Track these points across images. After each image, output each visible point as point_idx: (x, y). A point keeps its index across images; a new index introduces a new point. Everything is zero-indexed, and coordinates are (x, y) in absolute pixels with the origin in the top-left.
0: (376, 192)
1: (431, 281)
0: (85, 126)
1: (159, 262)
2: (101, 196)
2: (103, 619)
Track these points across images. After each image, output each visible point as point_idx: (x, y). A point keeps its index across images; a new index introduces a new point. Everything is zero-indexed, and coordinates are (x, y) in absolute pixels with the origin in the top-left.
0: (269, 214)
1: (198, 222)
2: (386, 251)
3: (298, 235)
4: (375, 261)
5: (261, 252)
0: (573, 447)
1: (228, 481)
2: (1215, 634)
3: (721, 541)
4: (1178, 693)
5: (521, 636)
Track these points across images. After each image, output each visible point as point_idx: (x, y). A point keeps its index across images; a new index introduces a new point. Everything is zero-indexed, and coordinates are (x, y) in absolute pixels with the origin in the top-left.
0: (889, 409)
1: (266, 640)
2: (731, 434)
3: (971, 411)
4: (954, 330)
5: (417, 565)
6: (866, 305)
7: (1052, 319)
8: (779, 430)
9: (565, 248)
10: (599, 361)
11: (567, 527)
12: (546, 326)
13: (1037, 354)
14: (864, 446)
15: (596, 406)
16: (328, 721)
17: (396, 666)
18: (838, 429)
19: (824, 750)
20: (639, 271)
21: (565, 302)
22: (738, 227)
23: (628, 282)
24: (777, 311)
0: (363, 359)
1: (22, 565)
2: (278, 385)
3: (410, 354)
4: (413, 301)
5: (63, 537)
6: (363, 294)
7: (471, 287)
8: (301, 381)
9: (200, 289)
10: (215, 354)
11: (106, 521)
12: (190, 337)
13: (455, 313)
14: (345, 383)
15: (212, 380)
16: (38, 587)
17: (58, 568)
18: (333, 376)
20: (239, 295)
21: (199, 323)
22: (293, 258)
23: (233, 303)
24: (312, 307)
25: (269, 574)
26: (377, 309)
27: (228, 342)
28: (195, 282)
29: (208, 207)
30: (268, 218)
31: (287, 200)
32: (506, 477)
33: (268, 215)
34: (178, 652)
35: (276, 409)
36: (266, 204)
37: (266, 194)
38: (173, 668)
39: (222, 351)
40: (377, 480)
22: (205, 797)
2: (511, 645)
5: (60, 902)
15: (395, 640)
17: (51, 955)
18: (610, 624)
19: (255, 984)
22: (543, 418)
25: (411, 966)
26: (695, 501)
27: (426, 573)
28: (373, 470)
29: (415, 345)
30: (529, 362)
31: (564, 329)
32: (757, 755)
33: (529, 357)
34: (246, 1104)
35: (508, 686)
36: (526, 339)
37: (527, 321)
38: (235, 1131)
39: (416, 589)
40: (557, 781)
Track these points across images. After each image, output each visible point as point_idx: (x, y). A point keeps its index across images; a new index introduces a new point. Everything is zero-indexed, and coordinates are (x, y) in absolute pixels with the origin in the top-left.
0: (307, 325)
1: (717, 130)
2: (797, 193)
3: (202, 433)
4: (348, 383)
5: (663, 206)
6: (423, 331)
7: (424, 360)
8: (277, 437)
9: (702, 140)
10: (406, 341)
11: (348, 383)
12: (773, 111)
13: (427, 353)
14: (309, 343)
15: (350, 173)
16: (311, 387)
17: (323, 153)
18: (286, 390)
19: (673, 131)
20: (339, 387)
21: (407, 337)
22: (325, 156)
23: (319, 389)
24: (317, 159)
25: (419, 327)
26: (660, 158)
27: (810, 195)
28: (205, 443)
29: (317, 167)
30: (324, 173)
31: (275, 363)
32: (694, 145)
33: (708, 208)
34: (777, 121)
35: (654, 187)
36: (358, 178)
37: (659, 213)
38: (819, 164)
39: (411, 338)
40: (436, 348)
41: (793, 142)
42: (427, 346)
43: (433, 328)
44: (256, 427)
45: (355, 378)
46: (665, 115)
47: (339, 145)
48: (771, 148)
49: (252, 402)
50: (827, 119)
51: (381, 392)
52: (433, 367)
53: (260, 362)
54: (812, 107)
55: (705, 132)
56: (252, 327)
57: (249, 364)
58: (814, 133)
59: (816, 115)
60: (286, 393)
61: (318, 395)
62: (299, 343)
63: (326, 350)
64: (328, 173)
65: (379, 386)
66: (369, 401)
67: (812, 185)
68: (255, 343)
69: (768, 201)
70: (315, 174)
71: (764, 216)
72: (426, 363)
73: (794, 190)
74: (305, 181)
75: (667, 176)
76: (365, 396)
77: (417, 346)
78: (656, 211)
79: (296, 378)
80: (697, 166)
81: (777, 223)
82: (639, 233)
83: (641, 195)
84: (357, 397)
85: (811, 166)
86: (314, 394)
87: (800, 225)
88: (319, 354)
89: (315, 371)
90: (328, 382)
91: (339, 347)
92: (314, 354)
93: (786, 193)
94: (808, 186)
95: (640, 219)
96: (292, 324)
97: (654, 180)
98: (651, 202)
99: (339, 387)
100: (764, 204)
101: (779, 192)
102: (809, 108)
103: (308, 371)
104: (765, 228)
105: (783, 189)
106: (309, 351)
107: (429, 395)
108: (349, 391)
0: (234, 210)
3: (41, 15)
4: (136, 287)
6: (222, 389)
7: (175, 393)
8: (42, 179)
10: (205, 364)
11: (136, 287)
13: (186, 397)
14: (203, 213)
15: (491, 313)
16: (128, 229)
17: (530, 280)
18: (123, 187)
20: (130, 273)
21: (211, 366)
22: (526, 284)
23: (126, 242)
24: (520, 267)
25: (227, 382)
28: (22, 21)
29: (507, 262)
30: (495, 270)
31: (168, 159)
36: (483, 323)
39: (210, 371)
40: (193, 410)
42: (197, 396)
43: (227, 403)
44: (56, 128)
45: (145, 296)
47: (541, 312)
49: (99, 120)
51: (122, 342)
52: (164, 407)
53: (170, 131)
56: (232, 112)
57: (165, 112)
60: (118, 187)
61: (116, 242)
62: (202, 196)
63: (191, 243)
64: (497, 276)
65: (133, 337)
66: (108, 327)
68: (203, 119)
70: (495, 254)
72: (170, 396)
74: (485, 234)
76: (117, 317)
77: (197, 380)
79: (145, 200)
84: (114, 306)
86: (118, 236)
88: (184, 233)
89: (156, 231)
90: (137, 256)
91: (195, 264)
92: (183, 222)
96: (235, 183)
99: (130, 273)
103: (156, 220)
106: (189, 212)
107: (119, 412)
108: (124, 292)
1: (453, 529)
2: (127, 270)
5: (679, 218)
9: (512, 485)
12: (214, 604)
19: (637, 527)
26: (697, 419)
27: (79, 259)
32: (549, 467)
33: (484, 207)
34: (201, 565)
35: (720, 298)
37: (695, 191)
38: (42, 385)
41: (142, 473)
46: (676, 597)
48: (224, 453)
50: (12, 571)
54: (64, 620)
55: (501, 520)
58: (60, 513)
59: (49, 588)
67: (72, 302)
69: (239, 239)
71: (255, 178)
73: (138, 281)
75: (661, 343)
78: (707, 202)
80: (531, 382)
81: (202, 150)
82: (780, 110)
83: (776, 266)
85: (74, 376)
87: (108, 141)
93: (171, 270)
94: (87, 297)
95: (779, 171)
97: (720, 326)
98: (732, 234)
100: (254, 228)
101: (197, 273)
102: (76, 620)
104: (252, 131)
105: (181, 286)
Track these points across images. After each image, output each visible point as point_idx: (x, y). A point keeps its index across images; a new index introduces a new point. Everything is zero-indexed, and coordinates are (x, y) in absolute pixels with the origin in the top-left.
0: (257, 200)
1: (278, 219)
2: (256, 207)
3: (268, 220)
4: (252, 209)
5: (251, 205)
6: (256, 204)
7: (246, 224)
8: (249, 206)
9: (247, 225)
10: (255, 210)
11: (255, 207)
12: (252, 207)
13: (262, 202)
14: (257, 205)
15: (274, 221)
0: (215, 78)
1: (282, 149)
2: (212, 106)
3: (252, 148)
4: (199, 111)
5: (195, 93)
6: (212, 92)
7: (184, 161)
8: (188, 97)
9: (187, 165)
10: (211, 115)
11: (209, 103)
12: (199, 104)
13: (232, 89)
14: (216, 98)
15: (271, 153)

→ **Set problem**:
Extract the rows above verbatim, beginning with the very first line and ending with the line that contains "24: (312, 307)", both included.

→ **Result of the task**:
Track these points across images. After each image, output each visible point as point_idx: (x, y). A point keeps its index across images; a new index introduces a new point. Everything is zero-indexed, and coordinates are (x, y) in absolute pixels with the origin in the top-left.
0: (376, 192)
1: (431, 281)
0: (85, 126)
1: (159, 262)
2: (101, 196)
2: (103, 619)
Track these points across images. After each image, output each visible point as point_idx: (x, y). A point keeps its index across images; a new index introduces a new point. Everything is zero-indexed, and coordinates are (x, y) in absolute pixels with the origin in the top-left.
0: (269, 214)
1: (198, 222)
2: (386, 251)
3: (298, 235)
4: (375, 261)
5: (261, 252)
0: (573, 447)
1: (228, 481)
2: (1215, 634)
3: (721, 541)
4: (1178, 693)
5: (521, 636)
Track these points across images. After each image, output each visible point as point_idx: (x, y). A point keeps its index across images; a new index introduces a new point. Everything is zero-indexed, and coordinates are (x, y) in absolute pixels with the origin in the top-left.
0: (889, 409)
1: (266, 640)
2: (731, 434)
3: (971, 411)
4: (954, 330)
5: (417, 565)
6: (866, 305)
7: (1052, 319)
8: (779, 430)
9: (565, 248)
10: (599, 361)
11: (567, 527)
12: (546, 326)
13: (1037, 354)
14: (864, 446)
15: (596, 406)
16: (328, 721)
17: (396, 666)
18: (838, 429)
19: (824, 750)
20: (639, 271)
21: (565, 302)
22: (738, 227)
23: (628, 282)
24: (777, 311)
0: (363, 359)
1: (22, 565)
2: (278, 385)
3: (410, 354)
4: (413, 301)
5: (63, 537)
6: (363, 294)
7: (471, 287)
8: (301, 381)
9: (200, 289)
10: (215, 354)
11: (106, 521)
12: (190, 337)
13: (455, 313)
14: (345, 383)
15: (212, 380)
16: (38, 587)
17: (58, 568)
18: (333, 376)
20: (239, 295)
21: (199, 323)
22: (293, 258)
23: (233, 303)
24: (312, 307)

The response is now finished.